→ **Task requirements**
From the data that follows, report the number of lines including "TICK", and only that number.

::: Dataset content :::

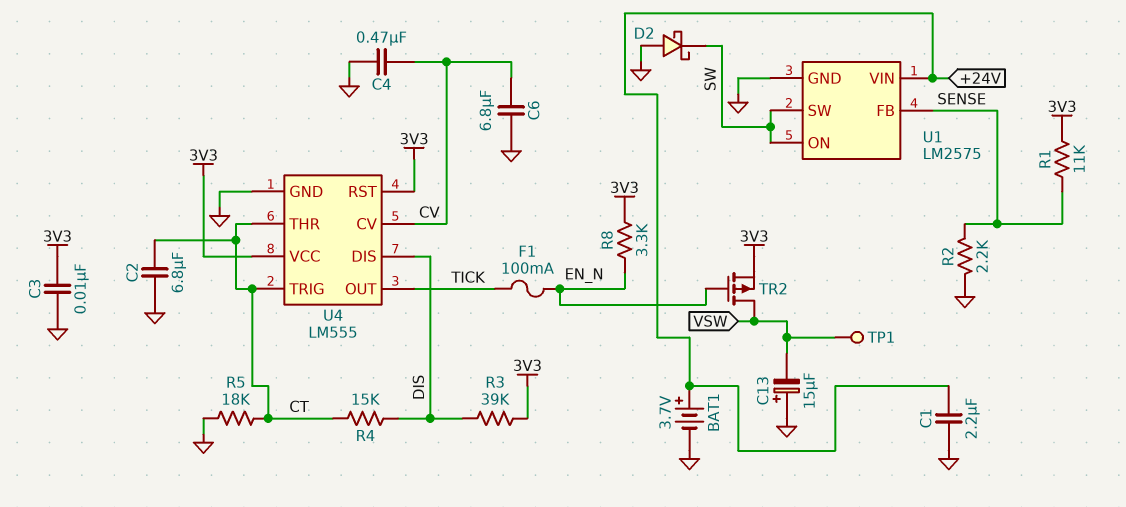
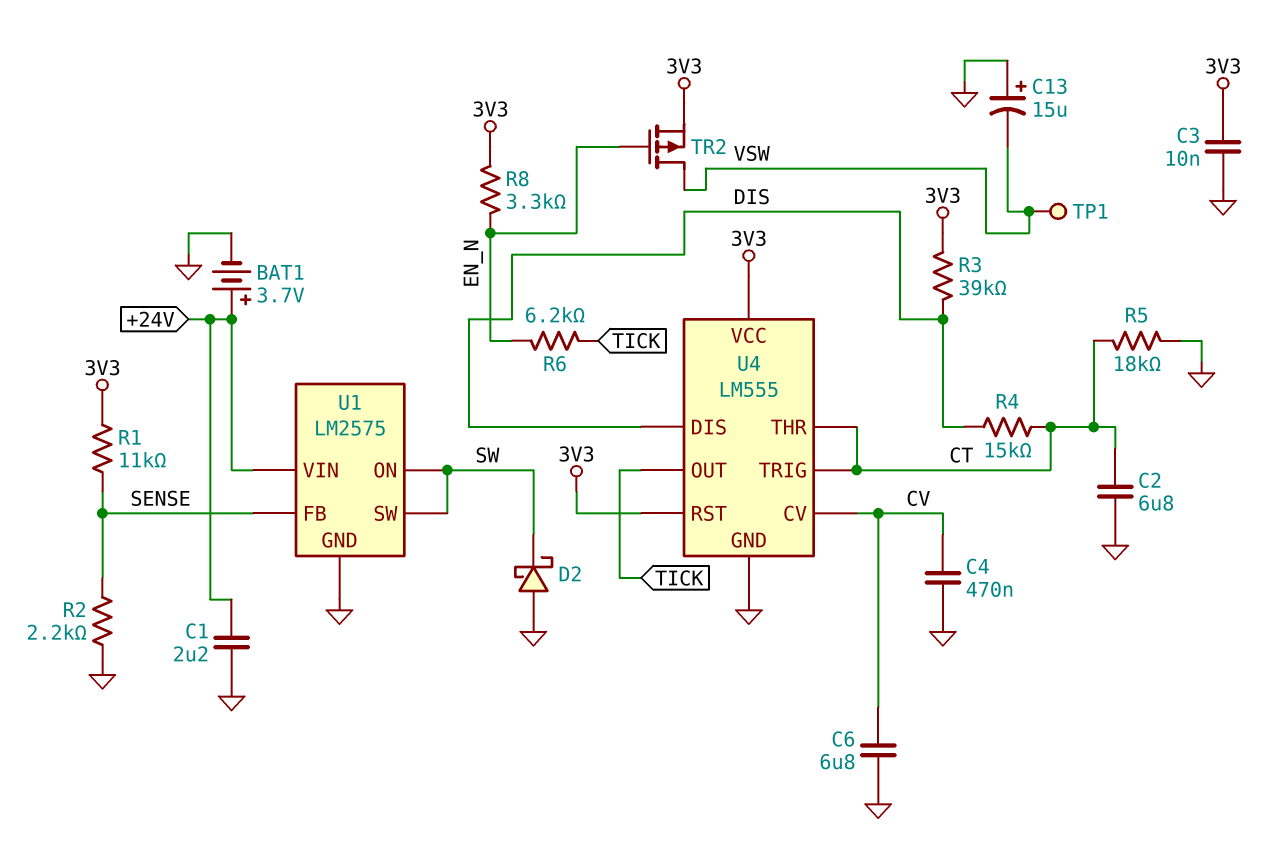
F1: 100mA (EN_N, TICK) -> none
R6: none -> 6.2k (EN_N, TICK)

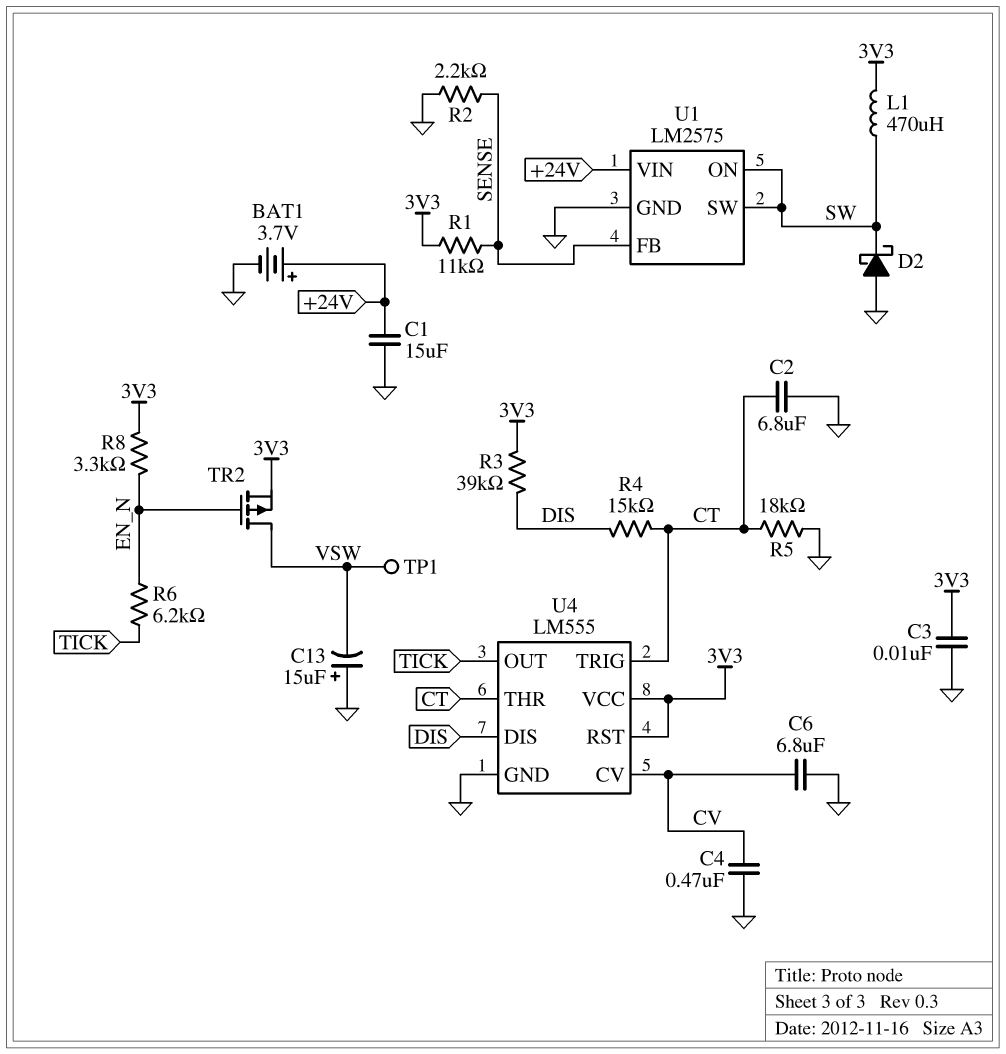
C1: 2.2uF (+24V, GND) -> 15uF (+24V, GND)
L1: none -> 470uH (3V3, SW)

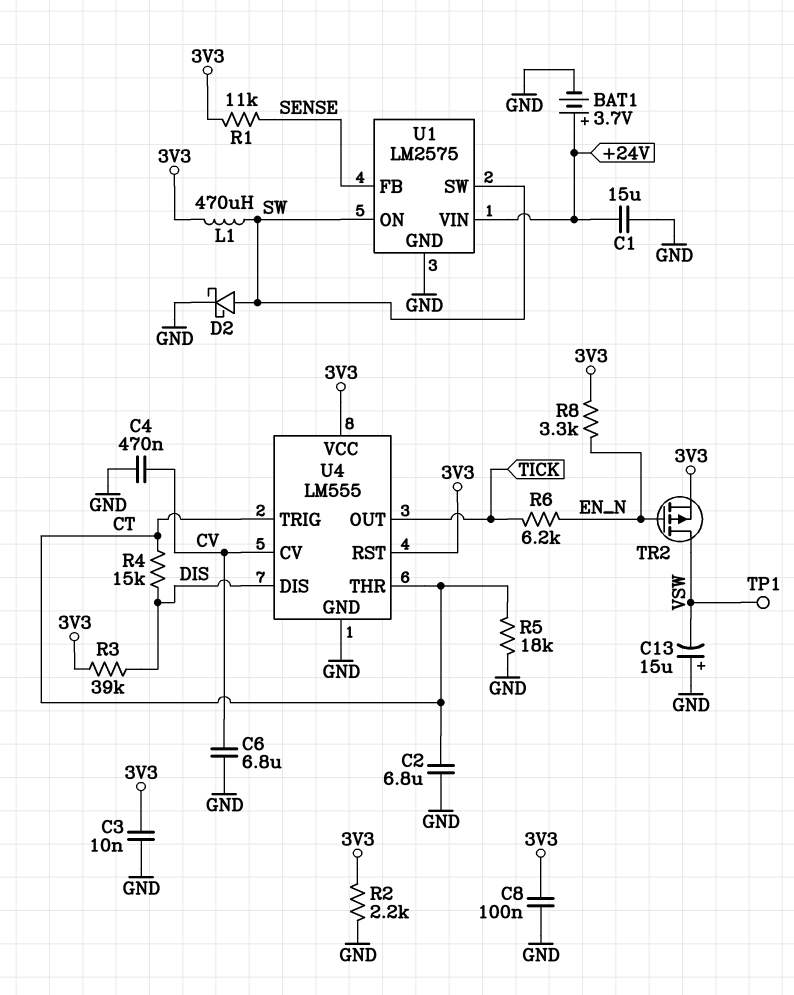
C8: none -> 100nF (3V3, GND)
D2: schottky (A GND, K SW) -> schottky (A SW, K GND)
R2: 2.2k (GND, SENSE) -> 2.2k (3V3, GND)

:::

→ **Exercise solution**
2